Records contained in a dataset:
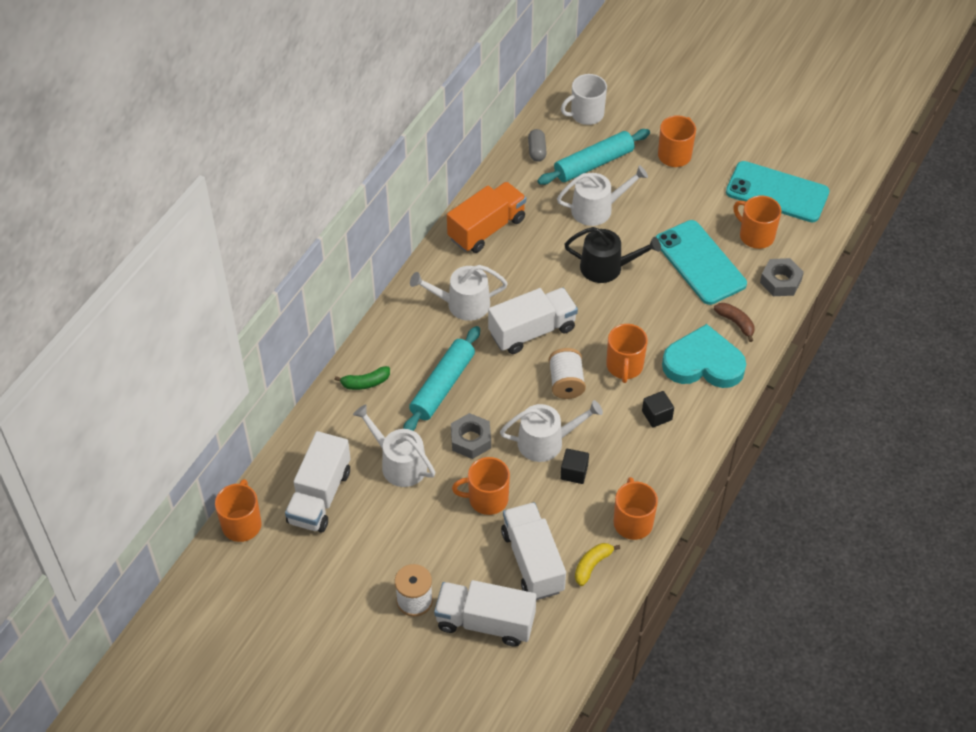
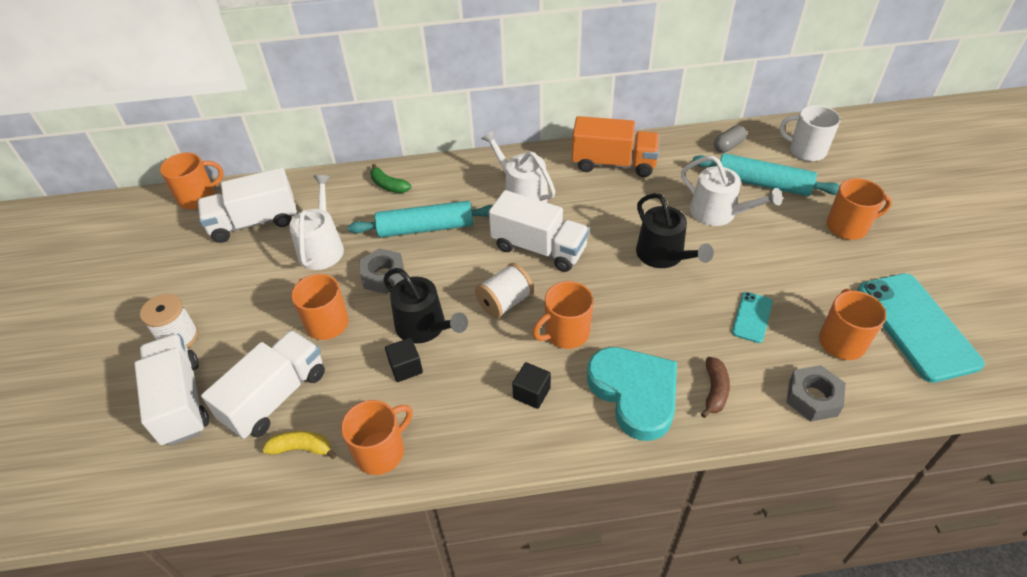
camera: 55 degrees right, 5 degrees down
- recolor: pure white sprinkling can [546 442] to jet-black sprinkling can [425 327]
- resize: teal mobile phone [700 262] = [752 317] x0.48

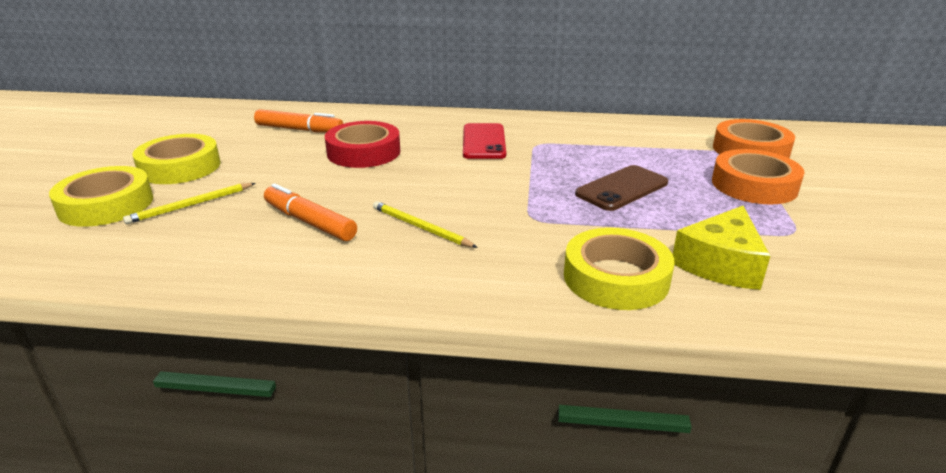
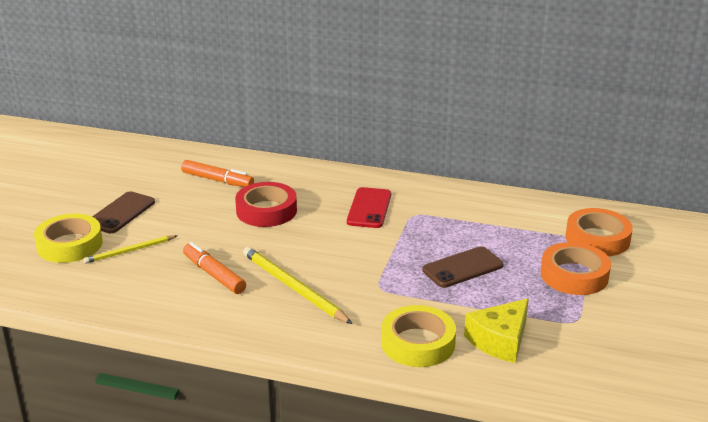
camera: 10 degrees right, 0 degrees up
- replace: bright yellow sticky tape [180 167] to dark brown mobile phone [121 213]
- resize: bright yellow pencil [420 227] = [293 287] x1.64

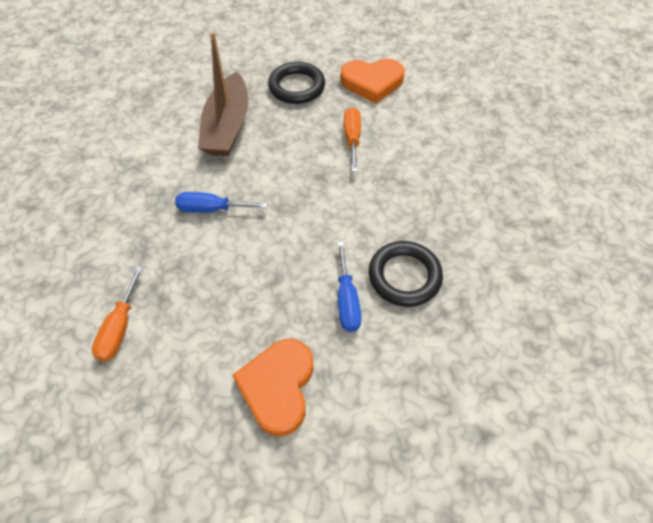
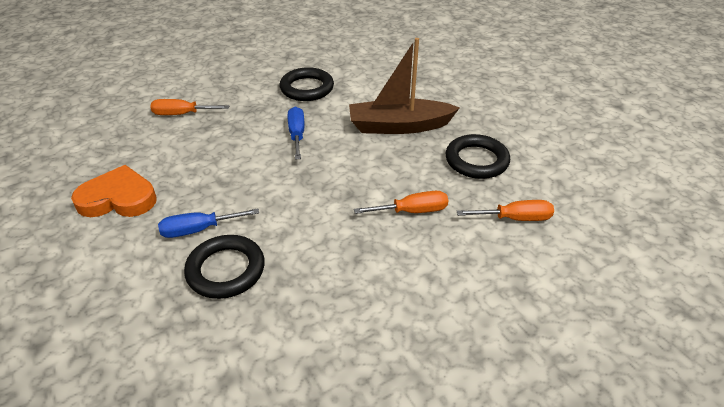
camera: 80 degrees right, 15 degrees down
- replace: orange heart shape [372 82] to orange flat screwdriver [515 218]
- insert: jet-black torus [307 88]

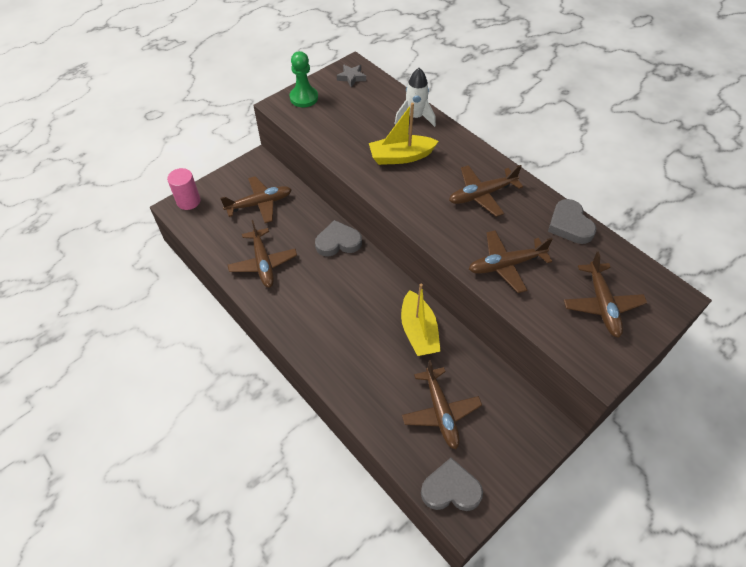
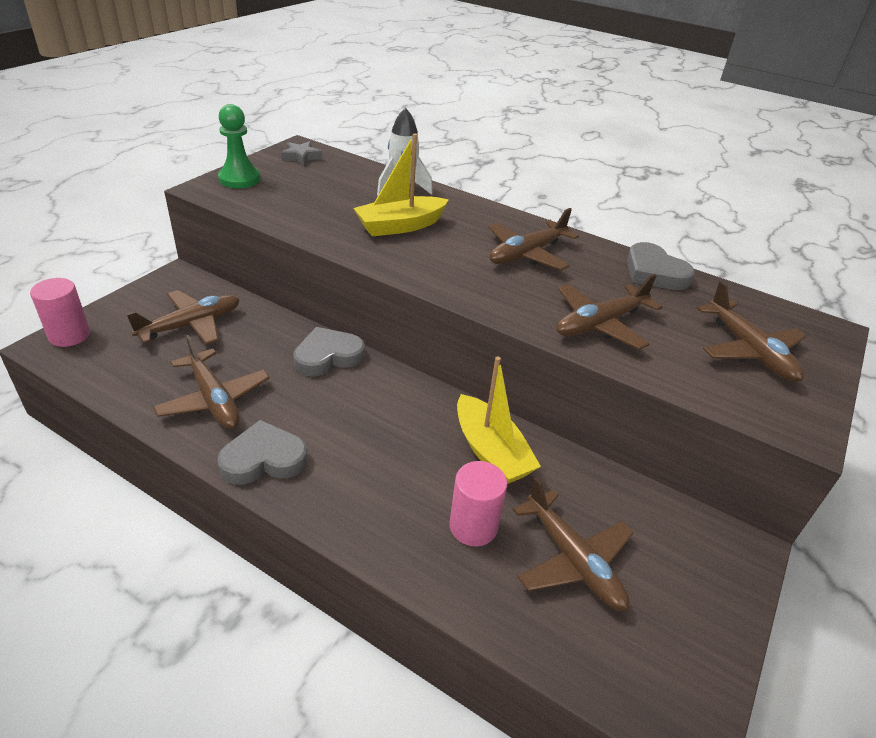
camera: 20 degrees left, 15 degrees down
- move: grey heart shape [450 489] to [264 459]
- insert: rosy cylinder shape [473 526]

**Work item:** What is needed is an exact copy of all the data, with no images in it.

**Exercise answer:**
camera: 55 degrees right, 5 degrees down
- recolor: pure white sprinkling can [546 442] to jet-black sprinkling can [425 327]
- resize: teal mobile phone [700 262] = [752 317] x0.48

camera: 10 degrees right, 0 degrees up
- replace: bright yellow sticky tape [180 167] to dark brown mobile phone [121 213]
- resize: bright yellow pencil [420 227] = [293 287] x1.64

camera: 80 degrees right, 15 degrees down
- replace: orange heart shape [372 82] to orange flat screwdriver [515 218]
- insert: jet-black torus [307 88]

camera: 20 degrees left, 15 degrees down
- move: grey heart shape [450 489] to [264 459]
- insert: rosy cylinder shape [473 526]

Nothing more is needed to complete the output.